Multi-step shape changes
◇ ◇ ◇

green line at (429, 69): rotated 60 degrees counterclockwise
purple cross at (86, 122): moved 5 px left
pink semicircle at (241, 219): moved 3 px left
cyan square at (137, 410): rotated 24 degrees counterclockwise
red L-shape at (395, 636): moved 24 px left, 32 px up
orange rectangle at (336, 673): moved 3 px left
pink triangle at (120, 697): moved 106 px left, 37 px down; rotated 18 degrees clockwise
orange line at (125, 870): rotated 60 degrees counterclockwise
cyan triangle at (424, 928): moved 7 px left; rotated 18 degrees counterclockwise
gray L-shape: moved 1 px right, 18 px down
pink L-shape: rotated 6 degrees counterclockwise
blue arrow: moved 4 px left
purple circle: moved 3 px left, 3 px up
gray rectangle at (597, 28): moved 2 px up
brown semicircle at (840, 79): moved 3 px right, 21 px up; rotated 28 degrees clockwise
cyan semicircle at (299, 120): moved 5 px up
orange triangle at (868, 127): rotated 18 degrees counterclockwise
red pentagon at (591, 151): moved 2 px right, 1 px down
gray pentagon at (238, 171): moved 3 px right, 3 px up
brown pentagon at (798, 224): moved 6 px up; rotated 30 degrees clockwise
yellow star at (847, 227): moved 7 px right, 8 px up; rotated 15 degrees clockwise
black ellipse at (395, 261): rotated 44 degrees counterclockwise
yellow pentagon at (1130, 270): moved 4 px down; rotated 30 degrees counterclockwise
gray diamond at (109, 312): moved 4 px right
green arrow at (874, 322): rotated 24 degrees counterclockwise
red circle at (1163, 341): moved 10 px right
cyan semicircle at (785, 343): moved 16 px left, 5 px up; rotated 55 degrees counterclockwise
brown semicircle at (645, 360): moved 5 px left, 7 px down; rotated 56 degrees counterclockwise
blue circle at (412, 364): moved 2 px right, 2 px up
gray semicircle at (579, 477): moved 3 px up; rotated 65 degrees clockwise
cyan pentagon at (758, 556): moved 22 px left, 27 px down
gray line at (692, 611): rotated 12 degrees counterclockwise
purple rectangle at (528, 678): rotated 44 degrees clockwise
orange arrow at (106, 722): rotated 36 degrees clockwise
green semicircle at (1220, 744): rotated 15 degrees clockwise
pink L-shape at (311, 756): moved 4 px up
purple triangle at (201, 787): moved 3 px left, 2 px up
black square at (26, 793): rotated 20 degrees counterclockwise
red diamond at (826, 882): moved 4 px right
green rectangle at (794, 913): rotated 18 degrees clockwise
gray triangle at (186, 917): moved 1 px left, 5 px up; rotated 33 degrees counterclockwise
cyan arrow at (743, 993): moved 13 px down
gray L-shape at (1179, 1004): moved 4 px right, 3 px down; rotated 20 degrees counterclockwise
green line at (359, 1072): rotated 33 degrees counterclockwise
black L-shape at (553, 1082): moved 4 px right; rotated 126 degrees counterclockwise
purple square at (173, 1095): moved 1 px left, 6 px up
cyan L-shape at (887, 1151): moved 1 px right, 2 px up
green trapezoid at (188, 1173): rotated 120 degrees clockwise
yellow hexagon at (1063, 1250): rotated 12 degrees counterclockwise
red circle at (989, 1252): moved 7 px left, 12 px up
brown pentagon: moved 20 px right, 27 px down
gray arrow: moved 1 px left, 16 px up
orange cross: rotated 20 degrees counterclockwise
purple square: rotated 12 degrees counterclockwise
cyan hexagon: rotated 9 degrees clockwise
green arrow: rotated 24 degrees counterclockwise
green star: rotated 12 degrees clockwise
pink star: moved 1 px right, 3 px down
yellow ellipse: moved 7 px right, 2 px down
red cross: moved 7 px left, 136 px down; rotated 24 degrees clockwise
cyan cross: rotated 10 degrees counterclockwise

◇ ◇ ◇

Work task —
The answer must hold exactly the lines of the entries above, from the first line through the line that contains "orange rectangle at", and no others.

Reply —
green line at (429, 69): rotated 60 degrees counterclockwise
purple cross at (86, 122): moved 5 px left
pink semicircle at (241, 219): moved 3 px left
cyan square at (137, 410): rotated 24 degrees counterclockwise
red L-shape at (395, 636): moved 24 px left, 32 px up
orange rectangle at (336, 673): moved 3 px left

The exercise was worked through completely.